From the records below, please repeat exactly the line that has "(440, 212) = (253, 438): grey", the line that has "(540, 173) = (173, 546): grey", and every line between them, and nothing else.
※
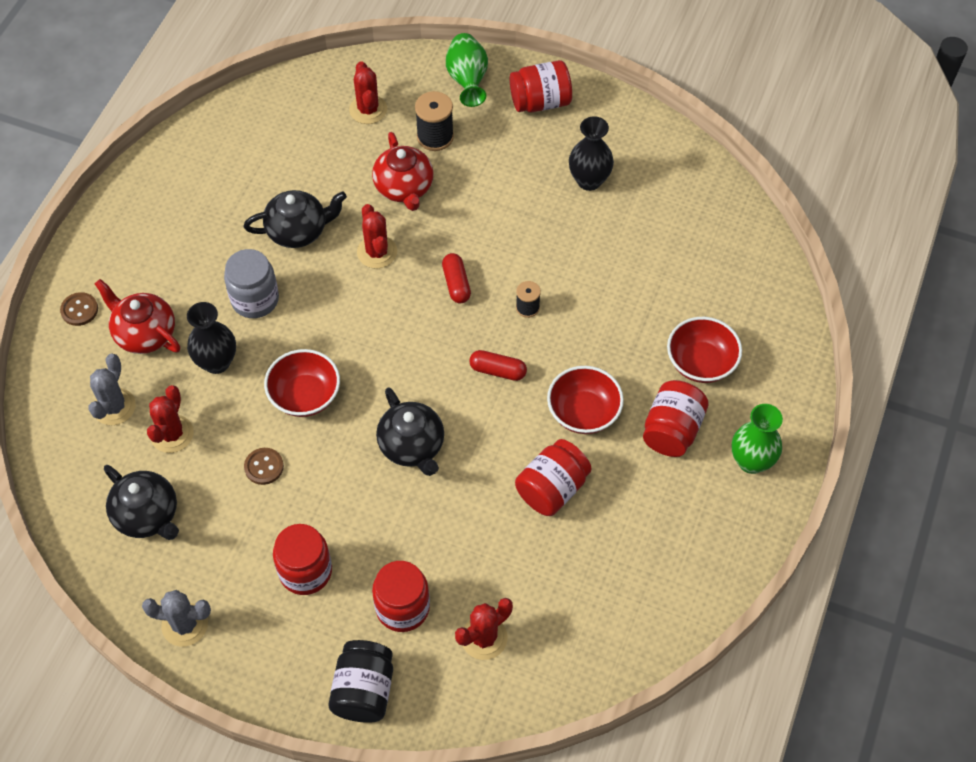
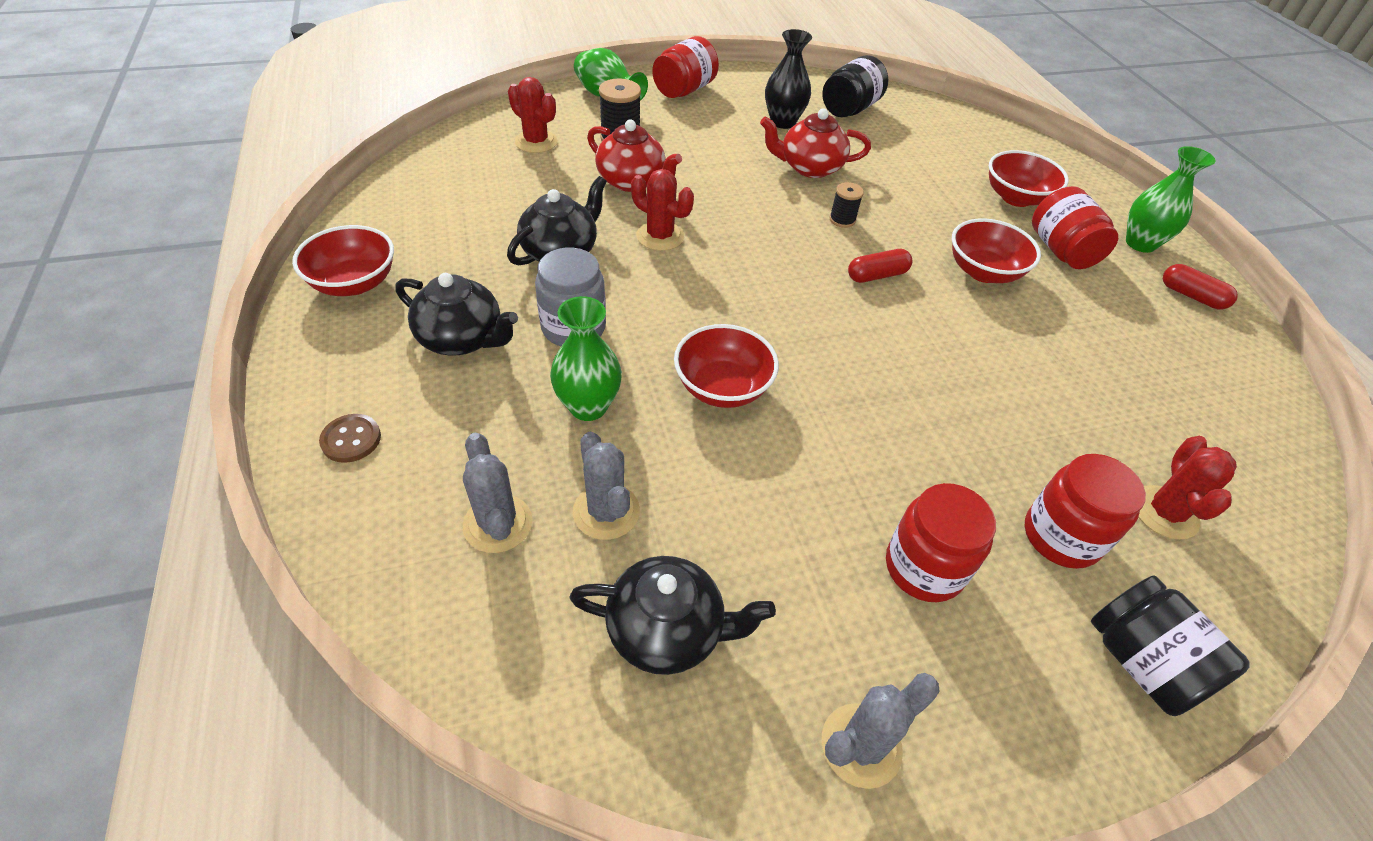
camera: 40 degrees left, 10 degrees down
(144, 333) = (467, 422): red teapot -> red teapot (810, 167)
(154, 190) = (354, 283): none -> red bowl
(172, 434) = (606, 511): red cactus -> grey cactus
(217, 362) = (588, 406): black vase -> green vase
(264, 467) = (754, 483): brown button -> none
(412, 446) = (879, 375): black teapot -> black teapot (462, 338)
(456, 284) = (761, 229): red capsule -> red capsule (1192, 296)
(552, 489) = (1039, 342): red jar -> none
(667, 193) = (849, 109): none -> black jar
※
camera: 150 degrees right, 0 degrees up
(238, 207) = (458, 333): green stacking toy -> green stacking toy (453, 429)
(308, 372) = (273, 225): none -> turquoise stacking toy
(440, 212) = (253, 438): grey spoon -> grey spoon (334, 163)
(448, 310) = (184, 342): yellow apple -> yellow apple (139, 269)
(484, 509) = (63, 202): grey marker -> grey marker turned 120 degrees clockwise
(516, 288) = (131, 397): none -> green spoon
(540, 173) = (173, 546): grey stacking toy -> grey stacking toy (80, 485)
※
▶ [ANSWER TO THIS PROBLEM]:
(440, 212) = (253, 438): grey spoon -> grey spoon (334, 163)
(448, 310) = (184, 342): yellow apple -> yellow apple (139, 269)
(484, 509) = (63, 202): grey marker -> grey marker turned 120 degrees clockwise
(516, 288) = (131, 397): none -> green spoon
(540, 173) = (173, 546): grey stacking toy -> grey stacking toy (80, 485)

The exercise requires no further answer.